RECORDS TO USE:
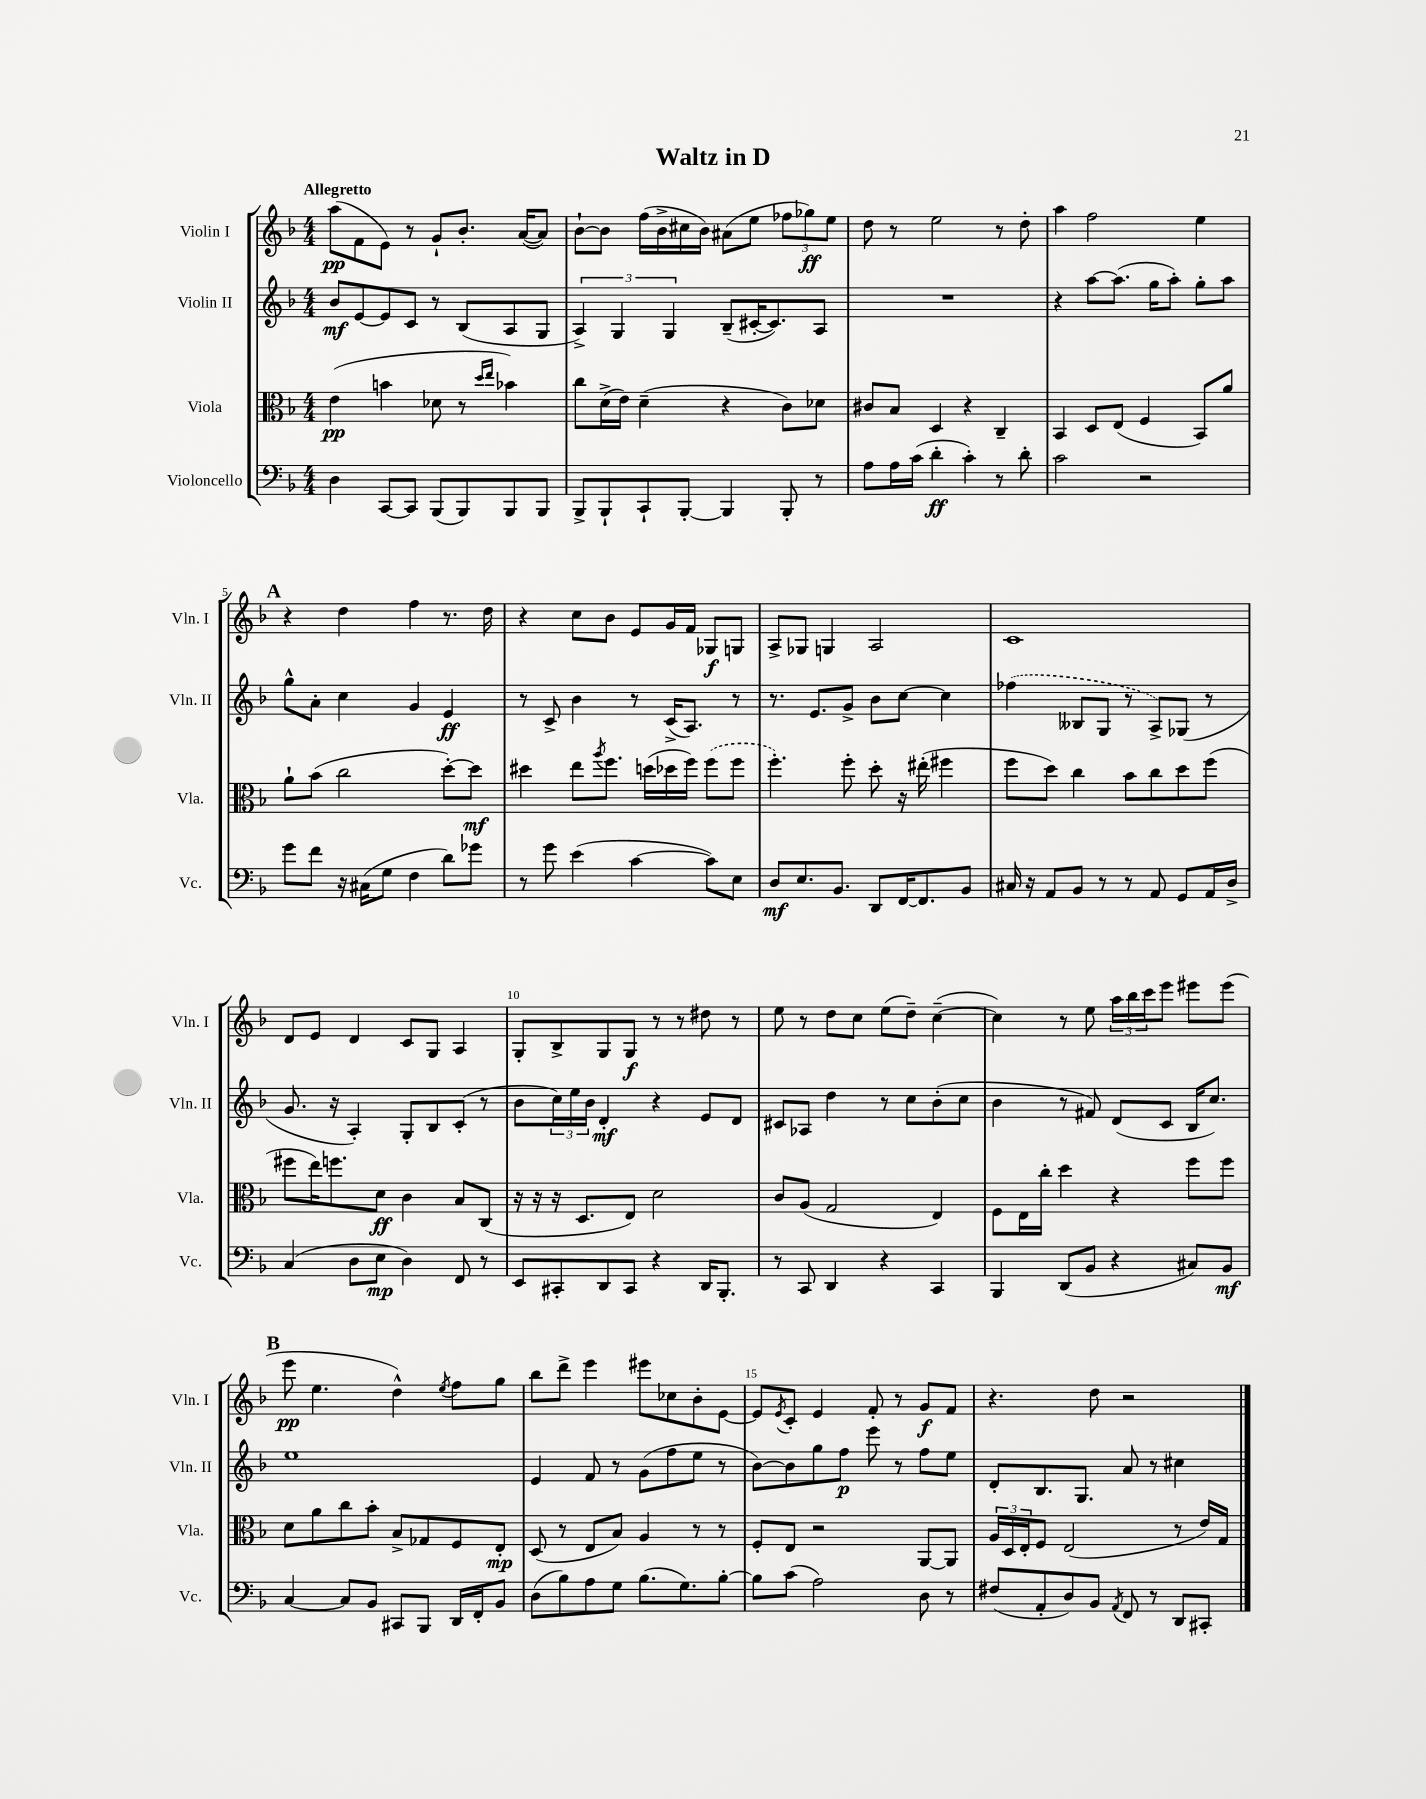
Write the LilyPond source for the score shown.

\header { title = "Waltz in D" }
<<
\new StaffGroup <<
\new Staff = "s0" \with { instrumentName = "Violin I" shortInstrumentName = "Vln. I" } {
    \clef treble \key f \major \numericTimeSignature \time 4/4 \tempo "Allegretto"
    a''8\pp( f'8 e'8) r8 g'8-! bes'8.-. a'16~( a'8) |
    bes'8~-! bes'8 f''16( bes'16-> cis''16 bes'16) ais'8( e''8 \tuplet 3/2 { fes''8 ges''8\ff) e''8 } |
    d''8 r8 e''2 r8 d''8-. |
    a''4 f''2 e''4 |
    \mark \markup { \bold "A" } r4 d''4 f''4 r8. d''16 |
    r4 c''8 bes'8 e'8 g'16 f'16 ges8\f g8 |
    a8-> ges8 g4 a2 |
    c'1 |
    d'8 e'8 d'4 c'8 g8 a4 |
    g8-. bes8-> g8 g8\f r8 r8 dis''8 r8 |
    e''8 r8 d''8 c''8 e''8( d''8--) c''4~--( |
    c''4) r8 e''8 \tuplet 3/2 { a''16 bes''16 c'''16 } e'''8 eis'''8 eis'''8( |
    \mark \markup { \bold "B" } e'''8\pp e''4. d''4-^) \acciaccatura { e''8 } f''8 g''8 |
    bes''8 d'''8-> e'''4 eis'''8 ces''8 bes'8-. e'8~ |
    e'8 \acciaccatura { e'8 } c'8-. e'4 f'8-. r8 g'8\f f'8 |
    r4. d''8 r2 \bar "|." |
}
\new Staff = "s1" \with { instrumentName = "Violin II" shortInstrumentName = "Vln. II" } {
    \clef treble \key f \major \numericTimeSignature \time 4/4
    bes'8\mf e'8~ e'8 c'8 r8 bes8( a8 g8 |
    \tuplet 3/2 { a4->) g4 g4 } bes8--( cis'16~-. cis'8.) a8 |
    R1 |
    r4 a''8~ a''8.( g''16 a''8-.) g''8-. a''8 |
    \mark \markup { \bold "A" } g''8-^ a'8-. c''4 g'4 e'4\ff |
    r8 c'8-> bes'4 r8 c'16->( a8.) r8 |
    r8. e'8. g'8-> bes'8 c''8~ c''4 |
    \once \slurDashed fes''4( beses8 g8 r8 a8->) ges8( r8 |
    g'8. r16 a4-.) g8-. bes8 c'8-.( r8 |
    bes'8 \tuplet 3/2 { c''16) e''16 bes'16 } d'4-.\mf r4 e'8 d'8 |
    cis'8 aes8 d''4 r8 c''8 bes'8-.( c''8 |
    bes'4 r8 fis'8) d'8( c'8 bes16 c''8.) |
    \mark \markup { \bold "B" } e''1 |
    e'4 f'8 r8 g'8( f''8 e''8 r8 |
    bes'8~) bes'8 g''8 f''8\p e'''8 r8 f''8 e''8 |
    d'8-. bes8. g8. a'8 r8 cis''4 \bar "|." |
}
\new Staff = "s2" \with { instrumentName = "Viola" shortInstrumentName = "Vla." } {
    \clef alto \key f \major \numericTimeSignature \time 4/4
    e'4\pp( b'4 des'8 r8 \grace { d''16 e''16 } bes'4) |
    c''8 d'16->( e'16) d'4--( r4 c'8) des'8 |
    cis'8 bes8 d4 r4 c4-- |
    bes,4 d8 e8( f4 bes,8) a'8 |
    \mark \markup { \bold "A" } a'8-! bes'8( c''2 d''8~-.) d''8\mf |
    dis''4 e''8 \acciaccatura { a''8 } f''8. d''16( des''16 f''16) \once \slurDashed f''8( f''8 |
    f''4.-.) f''8-. d''8-. r16 eis''16-.( fis''4 |
    f''8 d''8) c''4 bes'8 c''8 d''8 f''8( |
    fis''8 e''16) f''8. d'8\ff c'4 bes8 c8( |
    r16 r16 r16 d8. e8) d'2 |
    c'8 a8( g2 e4) |
    f8 e16 c''16-. d''4 r4 f''8 f''8 |
    \mark \markup { \bold "B" } d'8 a'8 c''8 bes'8-. bes8-> ges8 f8 e8-.\mp |
    d8( r8 e8 bes8) a4 r8 r8 |
    f8-. e8 r2 a,8~ a,8 |
    \tuplet 3/2 { a16 d16 e16-. } f8 e2( r8 e'16) g16 \bar "|." |
}
\new Staff = "s3" \with { instrumentName = "Violoncello" shortInstrumentName = "Vc." } {
    \clef bass \key f \major \numericTimeSignature \time 4/4
    d4 c,8~ c,8 bes,,8( bes,,8) bes,,8 bes,,8 |
    bes,,8-> bes,,8-! c,8-! bes,,8~-. bes,,4 bes,,8-. r8 |
    a8 a16 c'16( d'4-.\ff c'4-.) r8 d'8-. |
    c'2 r2 |
    \mark \markup { \bold "A" } g'8 f'8 r16 cis16( g8 f4 d'8) ges'8 |
    r8 g'8 e'4( c'4~ c'8) e8 |
    d8\mf e8. bes,8. d,8 f,16~ f,8. bes,8 |
    cis16 r16 a,8 bes,8 r8 r8 a,8 g,8 a,16 d16-> |
    c4( d8 e8\mp d4) f,8 r8 |
    e,8 cis,8-. d,8 cis,8 r4 d,16 bes,,8.-. |
    r8 c,8 d,4 r4 c,4 |
    bes,,4 d,8( bes,8 r4 cis8) bes,8\mf |
    \mark \markup { \bold "B" } c4~ c8 bes,8 cis,8 bes,,8 d,16 f,16-. bes,8 |
    d8( bes8) a8 g8 bes8.( g8.) bes8~-. |
    bes8 c'8( a2) d8 r8 |
    fis8( a,8-. d8) bes,8 \acciaccatura { a,8 } f,8 r8 d,8 cis,8-. \bar "|." |
}
>>
>>
\layout { \context { \Score \override BarNumber.break-visibility = ##(#f #t #t) barNumberVisibility = #(every-nth-bar-number-visible 5) } }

WHAT IS BEING ASKED: How many lines in the listing above contain the string "major"? Reply with the number alone.

TASK RESULT: 4